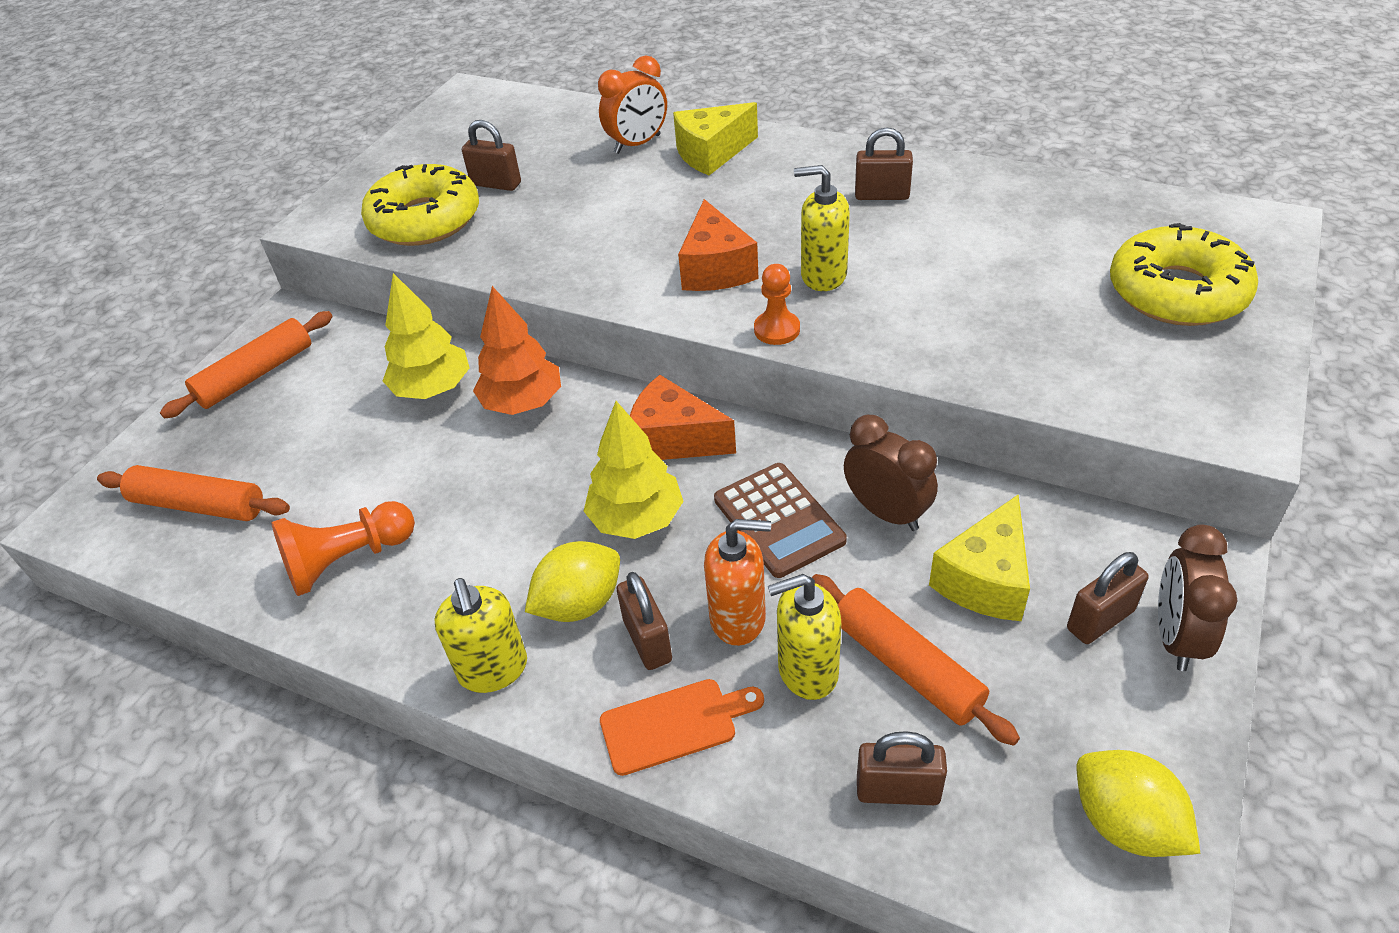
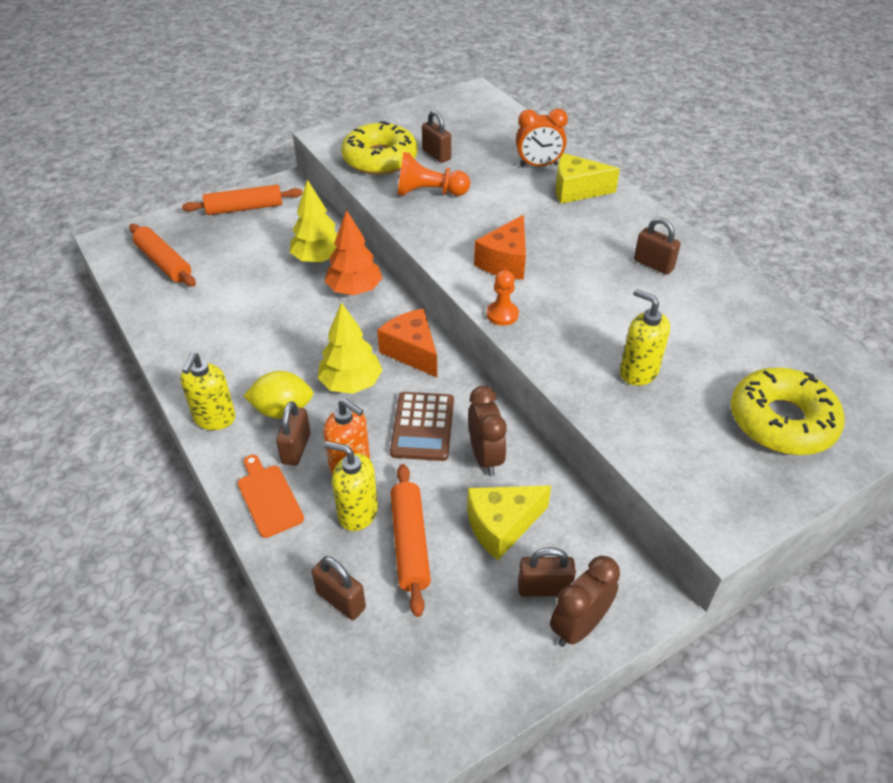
camera: 30 degrees right, 0 degrees up
(348, 560) = (201, 326): orange pawn -> orange pawn (429, 193)
(675, 725) = (268, 497): orange cutting board -> orange cutting board turned 135 degrees counterclockwise
(823, 276) = (563, 296): yellow soap dispenser -> yellow soap dispenser (638, 372)
(1125, 823) = (439, 697): yellow lemon -> none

### Job item
Your task is to transcribe exactly the lines from the one with "(348, 560) = (201, 326): orange" through the end of the data, both included, and nothing besides.

### Output of the exercise
(348, 560) = (201, 326): orange pawn -> orange pawn (429, 193)
(675, 725) = (268, 497): orange cutting board -> orange cutting board turned 135 degrees counterclockwise
(823, 276) = (563, 296): yellow soap dispenser -> yellow soap dispenser (638, 372)
(1125, 823) = (439, 697): yellow lemon -> none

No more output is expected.